*What is required:* Using the material below, return exactly the lines between the one holding "C203: 10nF (-12V, CMP) -> none" and the one holding "RV202: 500k (-12V, GND, wiper", inclusive, and no others.

*Supplied records:*
%%

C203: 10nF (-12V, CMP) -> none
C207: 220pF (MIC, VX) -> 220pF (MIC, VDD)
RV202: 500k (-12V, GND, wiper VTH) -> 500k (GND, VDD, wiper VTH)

%%
%%

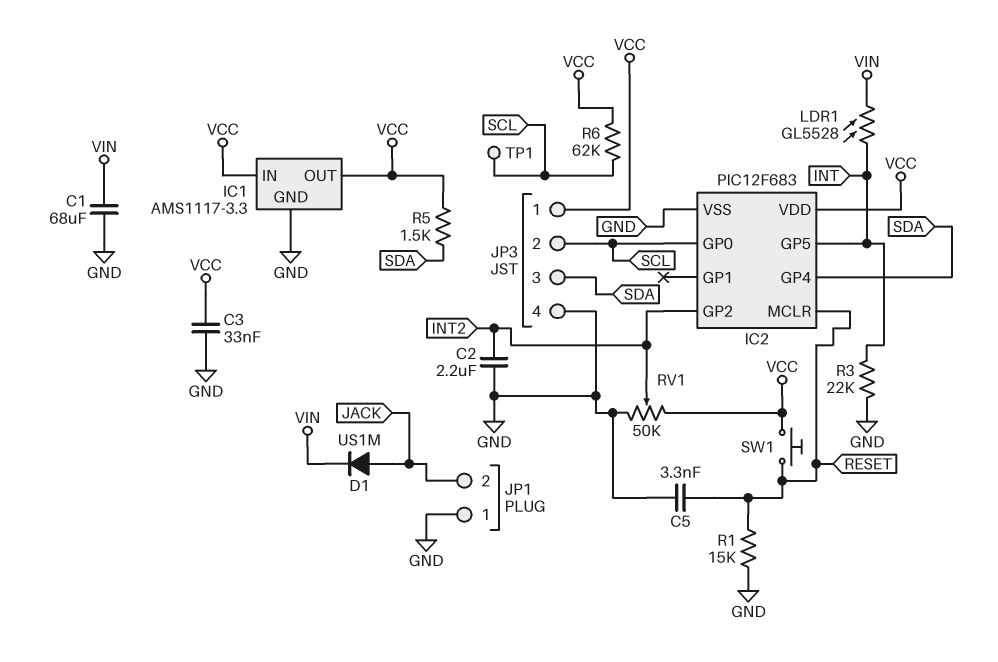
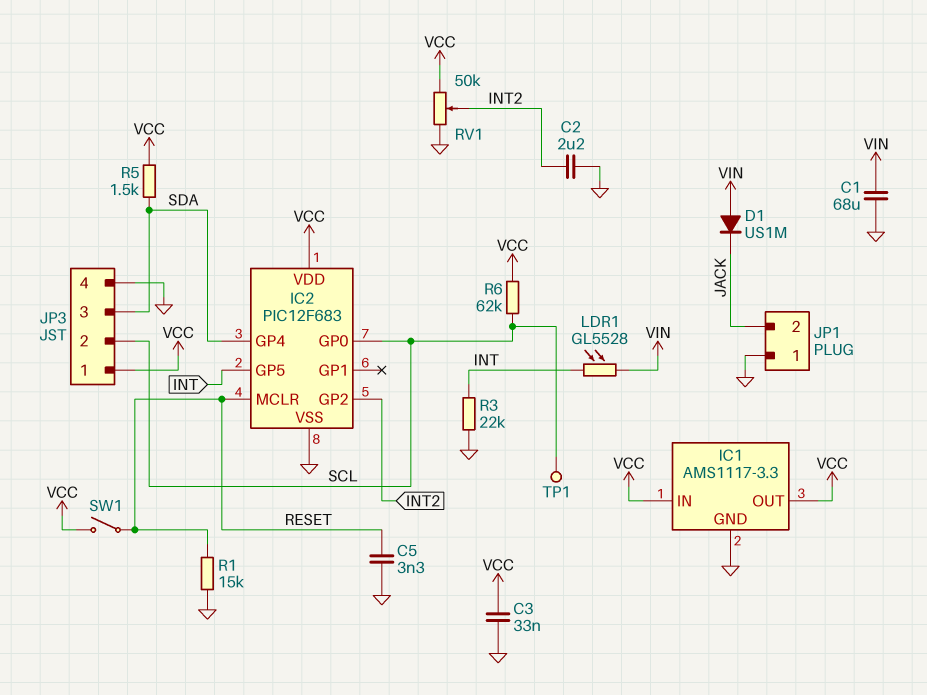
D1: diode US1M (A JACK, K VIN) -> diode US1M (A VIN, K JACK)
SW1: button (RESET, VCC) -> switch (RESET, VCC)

%%

*Answer area:*
C203: 10nF (-12V, CMP) -> none
C207: 220pF (MIC, VX) -> 220pF (MIC, VDD)
RV202: 500k (-12V, GND, wiper VTH) -> 500k (GND, VDD, wiper VTH)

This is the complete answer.